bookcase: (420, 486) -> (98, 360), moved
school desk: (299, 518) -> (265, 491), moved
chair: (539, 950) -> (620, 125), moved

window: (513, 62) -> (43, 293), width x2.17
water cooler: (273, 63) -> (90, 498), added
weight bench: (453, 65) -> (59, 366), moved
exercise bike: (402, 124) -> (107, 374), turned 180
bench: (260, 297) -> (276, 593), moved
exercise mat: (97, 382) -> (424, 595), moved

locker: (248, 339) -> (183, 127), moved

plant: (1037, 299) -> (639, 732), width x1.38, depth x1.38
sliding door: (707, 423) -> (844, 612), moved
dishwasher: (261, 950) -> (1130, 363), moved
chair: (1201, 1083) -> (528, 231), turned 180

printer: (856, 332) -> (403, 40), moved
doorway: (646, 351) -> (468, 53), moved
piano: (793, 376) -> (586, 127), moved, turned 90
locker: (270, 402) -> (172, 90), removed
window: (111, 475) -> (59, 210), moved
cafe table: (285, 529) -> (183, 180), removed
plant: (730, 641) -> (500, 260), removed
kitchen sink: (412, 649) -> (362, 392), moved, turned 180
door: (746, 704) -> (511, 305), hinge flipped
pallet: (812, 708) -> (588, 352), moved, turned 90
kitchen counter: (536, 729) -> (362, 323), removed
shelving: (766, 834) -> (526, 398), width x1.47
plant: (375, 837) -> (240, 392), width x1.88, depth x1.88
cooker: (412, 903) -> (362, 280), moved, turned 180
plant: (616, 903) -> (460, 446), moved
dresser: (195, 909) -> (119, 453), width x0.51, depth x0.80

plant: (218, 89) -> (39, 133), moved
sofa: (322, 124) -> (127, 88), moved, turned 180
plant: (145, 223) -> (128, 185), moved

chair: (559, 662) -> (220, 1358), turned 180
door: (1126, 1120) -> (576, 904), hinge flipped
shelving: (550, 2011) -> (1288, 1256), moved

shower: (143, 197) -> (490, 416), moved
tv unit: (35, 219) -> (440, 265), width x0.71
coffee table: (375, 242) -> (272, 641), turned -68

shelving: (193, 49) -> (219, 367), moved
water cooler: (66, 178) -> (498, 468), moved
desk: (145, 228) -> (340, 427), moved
☆ ☆ ☆ ☆ ☆ ☆ ☆
YOUR TASK
Extract every line above exactly as it stands.

FINISHED EXERCISE
bookcase: (420, 486) -> (98, 360), moved
school desk: (299, 518) -> (265, 491), moved
chair: (539, 950) -> (620, 125), moved

window: (513, 62) -> (43, 293), width x2.17
water cooler: (273, 63) -> (90, 498), added
weight bench: (453, 65) -> (59, 366), moved
exercise bike: (402, 124) -> (107, 374), turned 180
bench: (260, 297) -> (276, 593), moved
exercise mat: (97, 382) -> (424, 595), moved

locker: (248, 339) -> (183, 127), moved

plant: (1037, 299) -> (639, 732), width x1.38, depth x1.38
sliding door: (707, 423) -> (844, 612), moved
dishwasher: (261, 950) -> (1130, 363), moved
chair: (1201, 1083) -> (528, 231), turned 180

printer: (856, 332) -> (403, 40), moved
doorway: (646, 351) -> (468, 53), moved
piano: (793, 376) -> (586, 127), moved, turned 90
locker: (270, 402) -> (172, 90), removed
window: (111, 475) -> (59, 210), moved
cafe table: (285, 529) -> (183, 180), removed
plant: (730, 641) -> (500, 260), removed
kitchen sink: (412, 649) -> (362, 392), moved, turned 180
door: (746, 704) -> (511, 305), hinge flipped
pallet: (812, 708) -> (588, 352), moved, turned 90
kitchen counter: (536, 729) -> (362, 323), removed
shelving: (766, 834) -> (526, 398), width x1.47
plant: (375, 837) -> (240, 392), width x1.88, depth x1.88
cooker: (412, 903) -> (362, 280), moved, turned 180
plant: (616, 903) -> (460, 446), moved
dresser: (195, 909) -> (119, 453), width x0.51, depth x0.80

plant: (218, 89) -> (39, 133), moved
sofa: (322, 124) -> (127, 88), moved, turned 180
plant: (145, 223) -> (128, 185), moved

chair: (559, 662) -> (220, 1358), turned 180
door: (1126, 1120) -> (576, 904), hinge flipped
shelving: (550, 2011) -> (1288, 1256), moved

shower: (143, 197) -> (490, 416), moved
tv unit: (35, 219) -> (440, 265), width x0.71
coffee table: (375, 242) -> (272, 641), turned -68

shelving: (193, 49) -> (219, 367), moved
water cooler: (66, 178) -> (498, 468), moved
desk: (145, 228) -> (340, 427), moved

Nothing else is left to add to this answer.